→ **What is needed**: With images removed, return the whole listing exactly as written.
··· Stored data
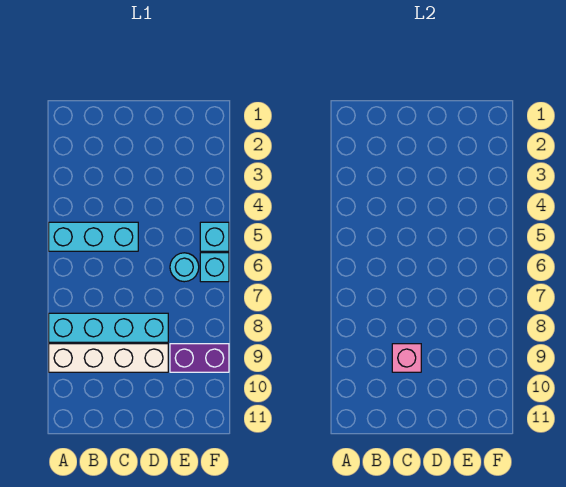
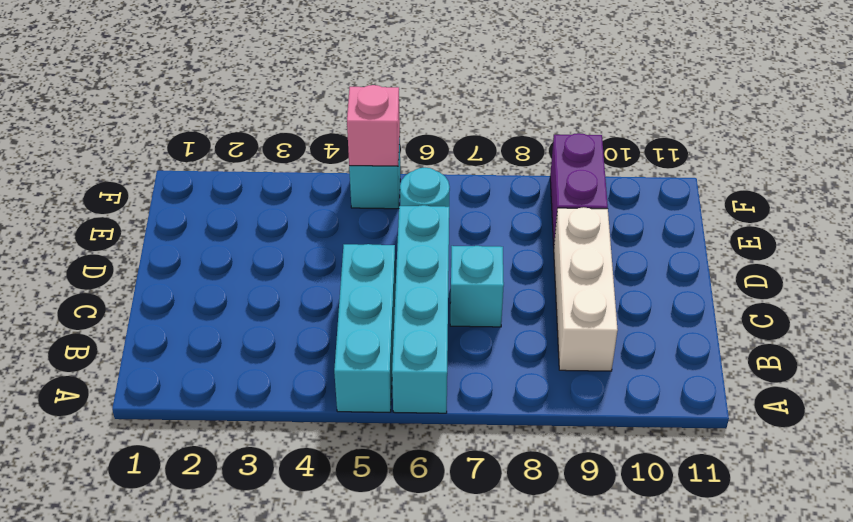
cyan brick A8:D8 level 1 -> cyan brick A6:D6 level 1
white brick A9:D9 level 1 -> white brick B9:D9 level 1
pink brick C9 level 2 -> pink brick F5 level 2
cyan brick F6 level 1 -> cyan brick C7 level 1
······
→ **Response for this exercise**:
cyan brick A8:D8 level 1 -> cyan brick A6:D6 level 1
white brick A9:D9 level 1 -> white brick B9:D9 level 1
pink brick C9 level 2 -> pink brick F5 level 2
cyan brick F6 level 1 -> cyan brick C7 level 1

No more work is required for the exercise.